◆ WHAT TO PRODUCE
In the data below, retype exactly the line that contains "tan slope H9:I9 level 2 top H -> none" and every line after it, through the last.

◆ AVAILABLE DATA
========================
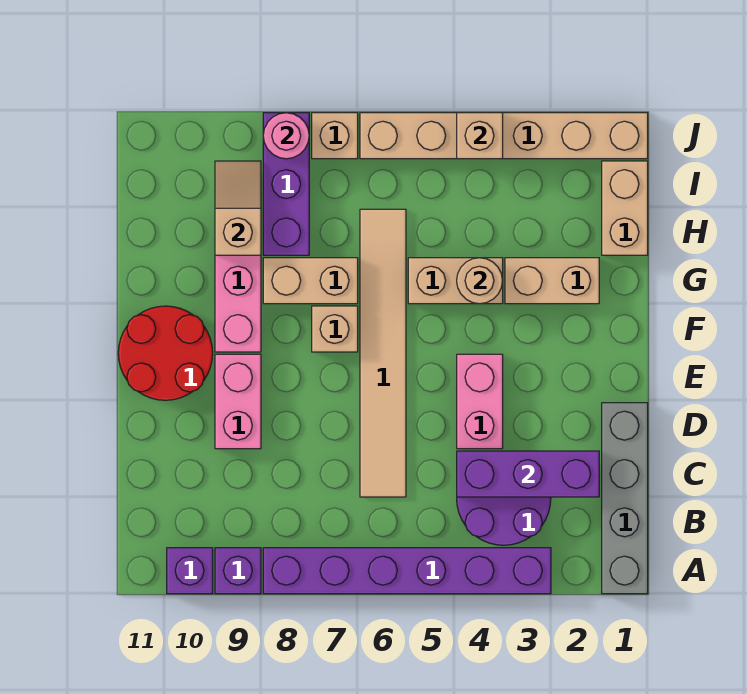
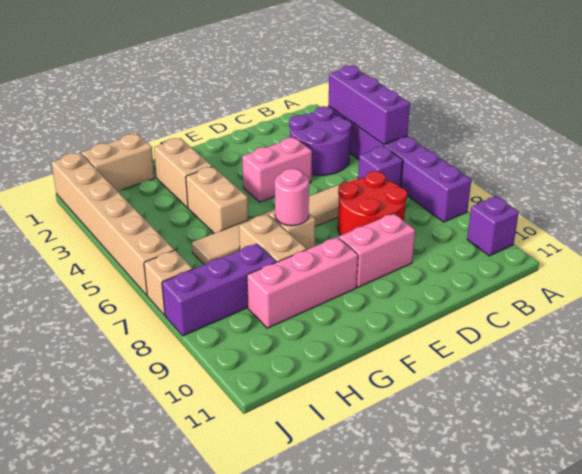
grey brick A1:D1 level 1 -> none
purple brick A9 level 1 -> purple brick B6 level 1
purple brick C2:C4 level 2 -> purple brick A3:A5 level 2
red round brick E10:F11 level 1 -> red round brick C7:D8 level 1
tan round brick G4 level 2 -> none
tan slope H9:I9 level 2 top H -> none
tan brick J4 level 2 -> none
pink round brick J8 level 2 -> pink round brick F7 level 2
========================
◆ TASK OUTPUT
tan slope H9:I9 level 2 top H -> none
tan brick J4 level 2 -> none
pink round brick J8 level 2 -> pink round brick F7 level 2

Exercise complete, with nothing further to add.